**What the task requires**: An exact copy of every entry is needed, without any of the pictures.

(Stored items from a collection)
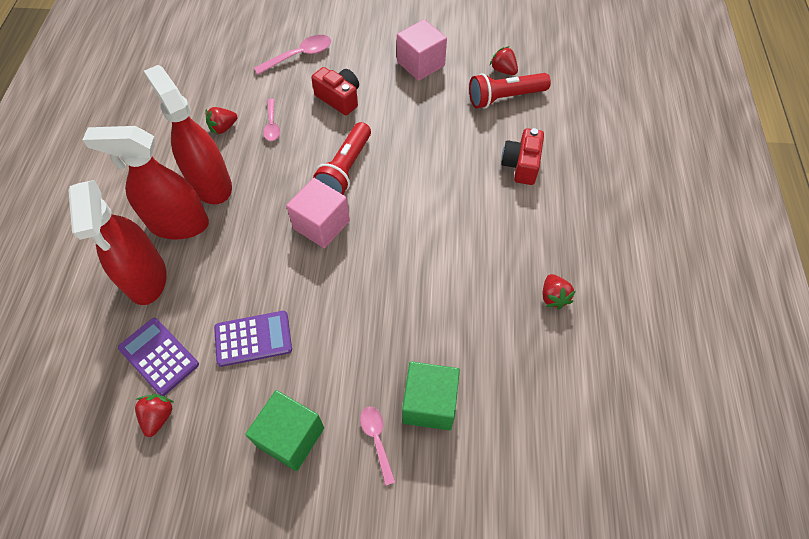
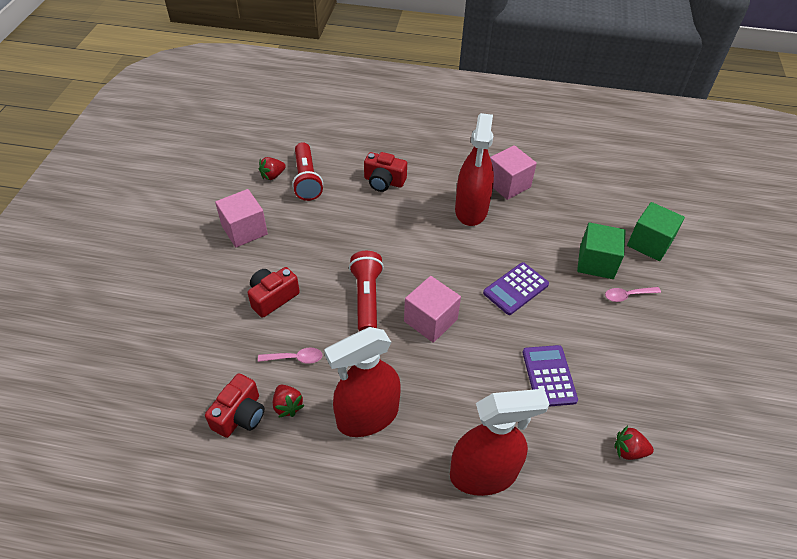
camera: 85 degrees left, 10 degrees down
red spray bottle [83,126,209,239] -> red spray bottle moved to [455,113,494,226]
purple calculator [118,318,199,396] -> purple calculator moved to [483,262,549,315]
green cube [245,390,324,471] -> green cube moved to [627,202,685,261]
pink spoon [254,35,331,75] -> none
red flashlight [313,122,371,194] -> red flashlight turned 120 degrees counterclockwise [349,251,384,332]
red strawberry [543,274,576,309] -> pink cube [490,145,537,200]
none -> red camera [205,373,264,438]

**Answer for this exercise**:
camera: 85 degrees left, 10 degrees down
red spray bottle [83,126,209,239] -> red spray bottle moved to [455,113,494,226]
purple calculator [118,318,199,396] -> purple calculator moved to [483,262,549,315]
green cube [245,390,324,471] -> green cube moved to [627,202,685,261]
pink spoon [254,35,331,75] -> none
red flashlight [313,122,371,194] -> red flashlight turned 120 degrees counterclockwise [349,251,384,332]
red strawberry [543,274,576,309] -> pink cube [490,145,537,200]
none -> red camera [205,373,264,438]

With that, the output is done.